EXERCISE INSTRUCTIONS ▸
The answer must be a single number: the count of lines below that contain the string "bell".

[[ EXCERPTED DATA open ]]

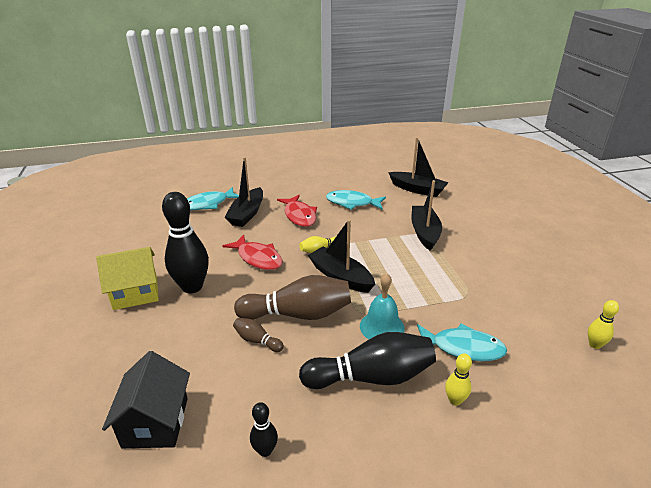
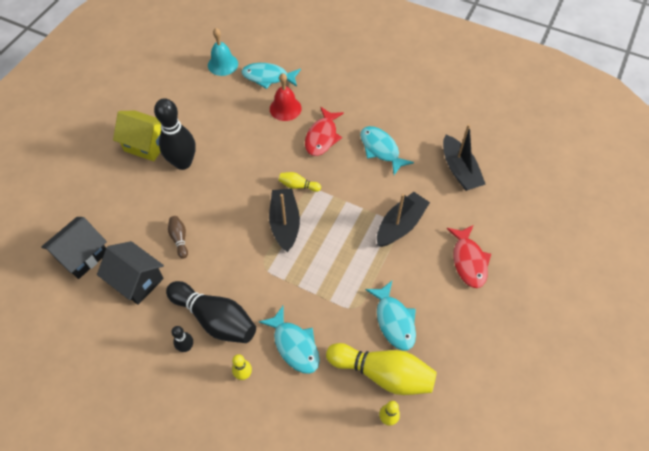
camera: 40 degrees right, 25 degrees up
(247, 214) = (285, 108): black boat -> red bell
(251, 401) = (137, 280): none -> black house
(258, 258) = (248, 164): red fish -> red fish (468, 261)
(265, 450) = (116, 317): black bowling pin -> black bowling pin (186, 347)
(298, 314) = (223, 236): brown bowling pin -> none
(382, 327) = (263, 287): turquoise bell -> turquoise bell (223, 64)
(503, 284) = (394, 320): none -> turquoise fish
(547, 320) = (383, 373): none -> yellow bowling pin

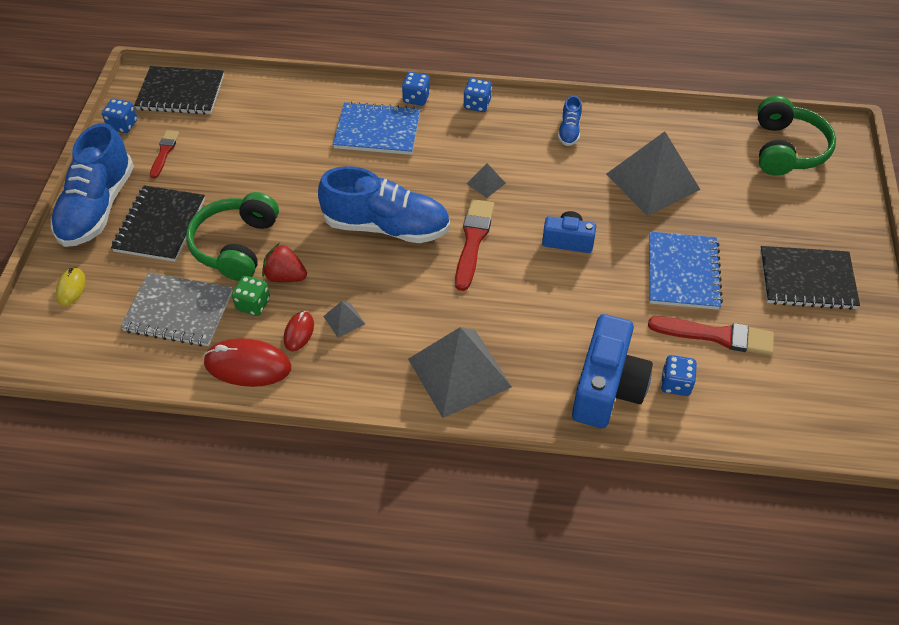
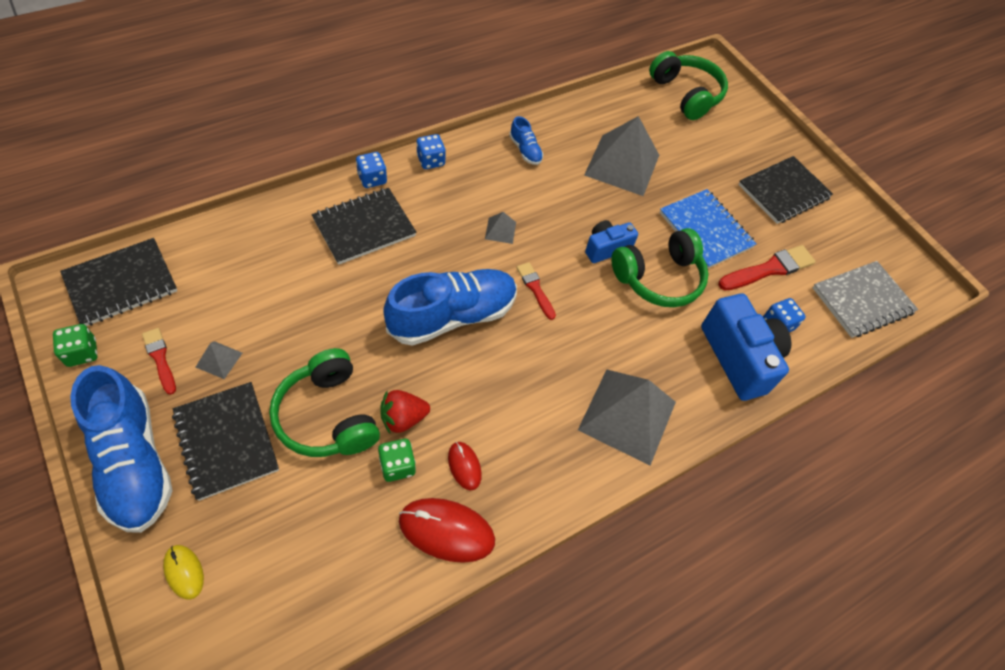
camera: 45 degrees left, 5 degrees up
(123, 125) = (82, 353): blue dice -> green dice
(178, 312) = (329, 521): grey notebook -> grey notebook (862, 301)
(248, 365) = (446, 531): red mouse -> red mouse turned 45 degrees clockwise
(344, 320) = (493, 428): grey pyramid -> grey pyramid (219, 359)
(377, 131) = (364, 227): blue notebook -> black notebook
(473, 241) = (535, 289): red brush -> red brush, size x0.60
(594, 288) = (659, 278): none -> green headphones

[[ EXCERPTED DATA closed ]]
[[ EXCERPTED DATA open ]]

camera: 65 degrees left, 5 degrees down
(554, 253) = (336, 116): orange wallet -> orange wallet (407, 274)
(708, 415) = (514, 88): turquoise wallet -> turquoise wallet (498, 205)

[[ EXCERPTED DATA closed ]]

ANSWER TO THE EXERCISE ▸
2